------ Record set ------

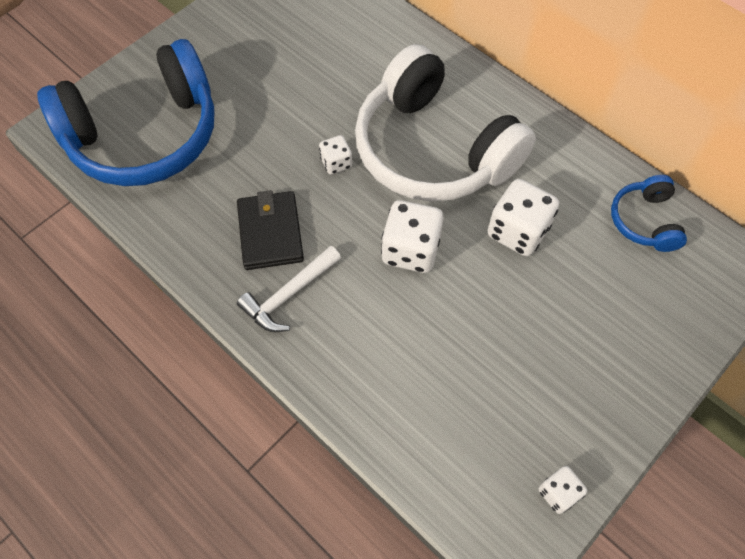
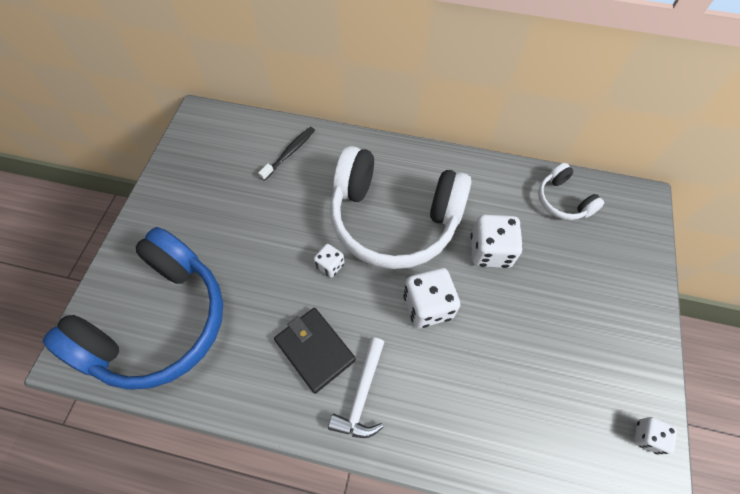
camera: 30 degrees left, 0 degrees up
(367, 34) = (289, 153): none -> black toothbrush
(644, 221) = (563, 200): blue headphones -> white headphones

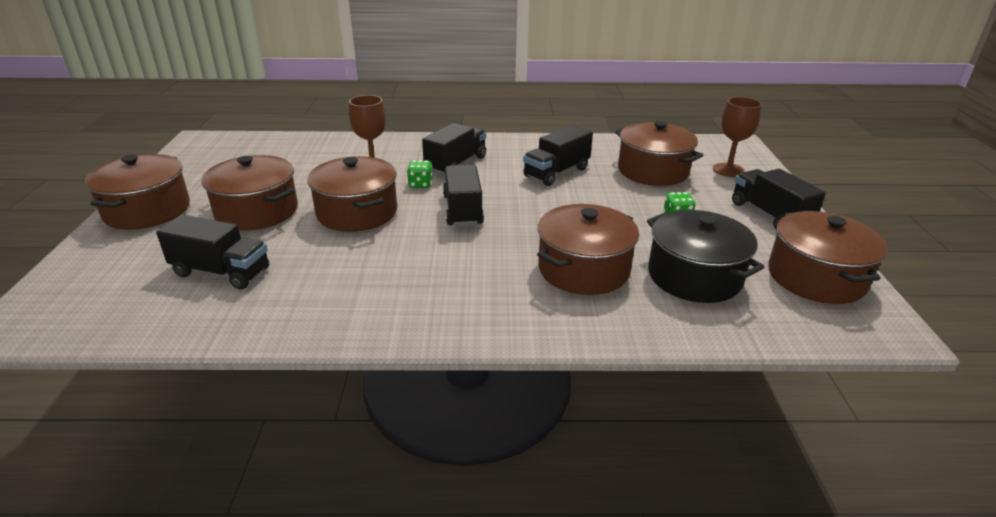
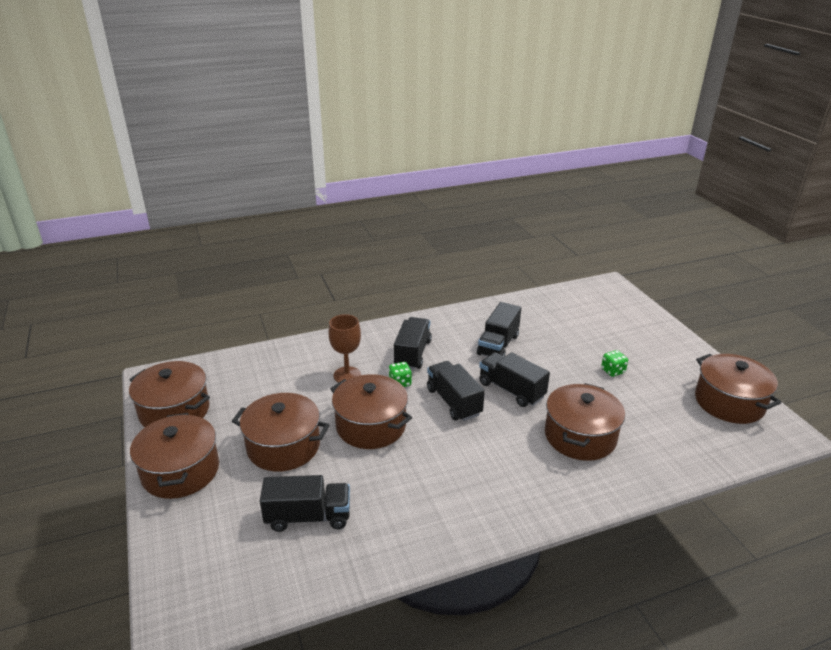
camera: 20 degrees left, 0 degrees up
(653, 171) = (568, 327): brown pot -> brown pot (174, 411)
(694, 276) = (655, 422): black pot -> none
(728, 170) = (619, 314): brown goblet -> none
(769, 215) = (671, 352): black truck -> black truck (511, 390)

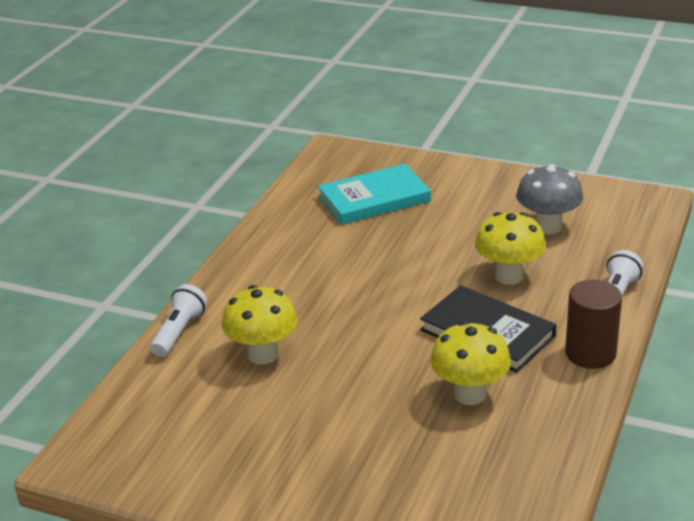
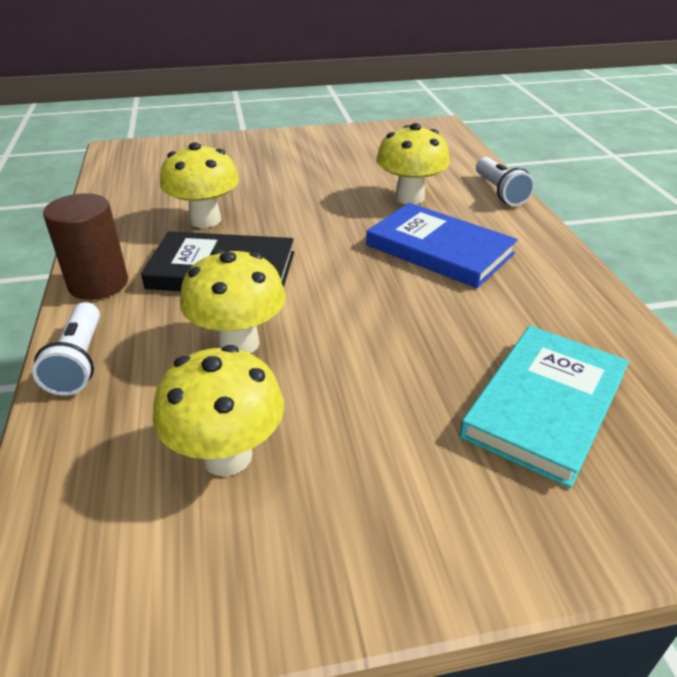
camera: 145 degrees right, 5 degrees up
(309, 295) = (439, 249): none -> blue book
(547, 227) = (227, 456): grey mushroom -> yellow mushroom

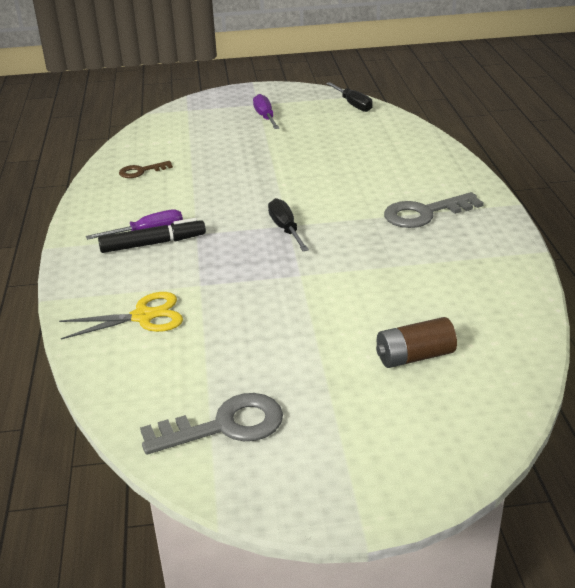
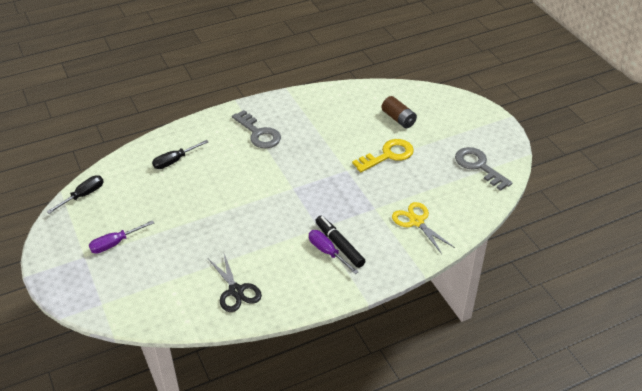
camera: 110 degrees left, 10 degrees up
(141, 171) = (236, 291): brown key -> black scissors
(285, 229) = (298, 187): black screwdriver -> black screwdriver (175, 161)
(314, 322) = (388, 155): none -> yellow key

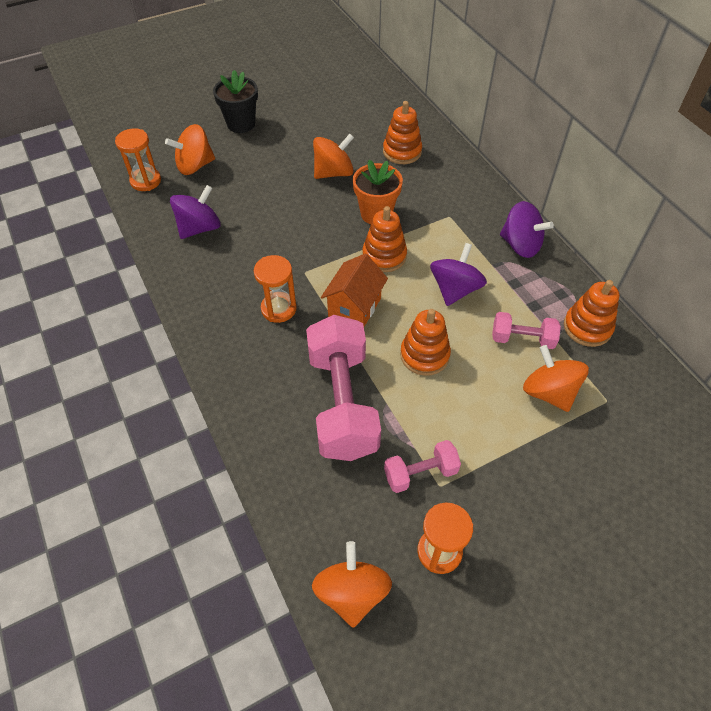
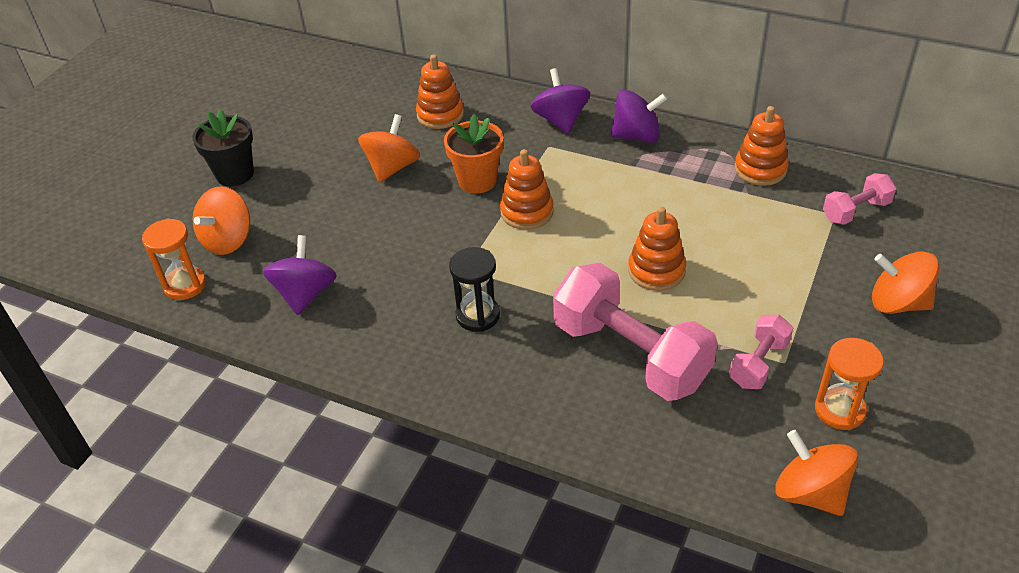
camera: 35 degrees left, 10 degrees down
(278, 309) = (478, 315): orange hourglass -> black hourglass
(354, 307) = (549, 270): orange house -> none
(455, 289) = (622, 203): purple spinning top -> purple spinning top (560, 120)
(522, 339) = (721, 208): pink dumbbell -> pink dumbbell (856, 211)
(549, 392) = (786, 236): orange spinning top -> orange spinning top (898, 303)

------

* _Work request_
Return every entry of the data above verbatim, with no images included.

* _Answer below_
camera: 30 degrees left, 0 degrees up
(367, 34) = (289, 153): none -> black toothbrush
(644, 221) = (563, 200): blue headphones -> white headphones

camera: 20 degrees left, 0 degrees up
(653, 171) = (568, 327): brown pot -> brown pot (174, 411)
(694, 276) = (655, 422): black pot -> none
(728, 170) = (619, 314): brown goblet -> none
(769, 215) = (671, 352): black truck -> black truck (511, 390)

camera: 145 degrees right, 5 degrees up
(309, 295) = (439, 249): none -> blue book
(547, 227) = (227, 456): grey mushroom -> yellow mushroom

camera: 110 degrees left, 10 degrees up
(141, 171) = (236, 291): brown key -> black scissors
(285, 229) = (298, 187): black screwdriver -> black screwdriver (175, 161)
(314, 322) = (388, 155): none -> yellow key

camera: 35 degrees left, 10 degrees down
(278, 309) = (478, 315): orange hourglass -> black hourglass
(354, 307) = (549, 270): orange house -> none
(455, 289) = (622, 203): purple spinning top -> purple spinning top (560, 120)
(522, 339) = (721, 208): pink dumbbell -> pink dumbbell (856, 211)
(549, 392) = (786, 236): orange spinning top -> orange spinning top (898, 303)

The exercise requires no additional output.